### Work instructions
An exact copy of the data is required, with no pictures in it.

### Data section

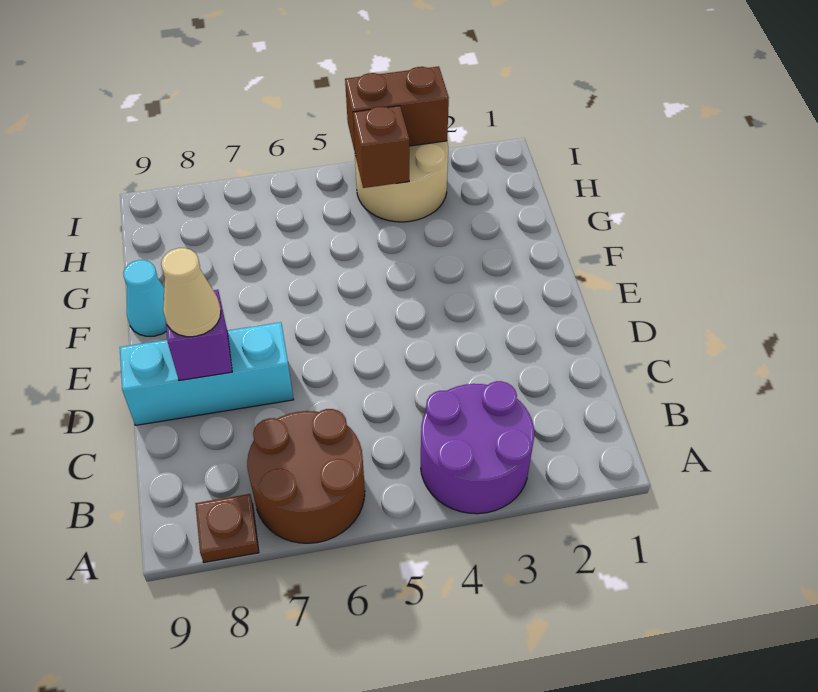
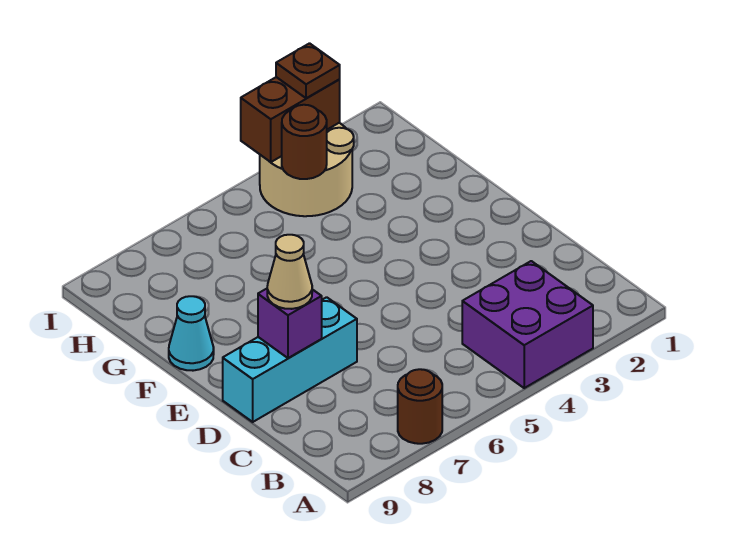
purple round brick A3:B4 level 1 -> purple brick A3:B4 level 1
brown round brick A6:B7 level 1 -> brown round brick A7 level 1
brown plate A8 level 1 -> brown plate I3 level 3
brown brick H4 level 2 -> brown round brick H4 level 2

### Solution for this task
purple round brick A3:B4 level 1 -> purple brick A3:B4 level 1
brown round brick A6:B7 level 1 -> brown round brick A7 level 1
brown plate A8 level 1 -> brown plate I3 level 3
brown brick H4 level 2 -> brown round brick H4 level 2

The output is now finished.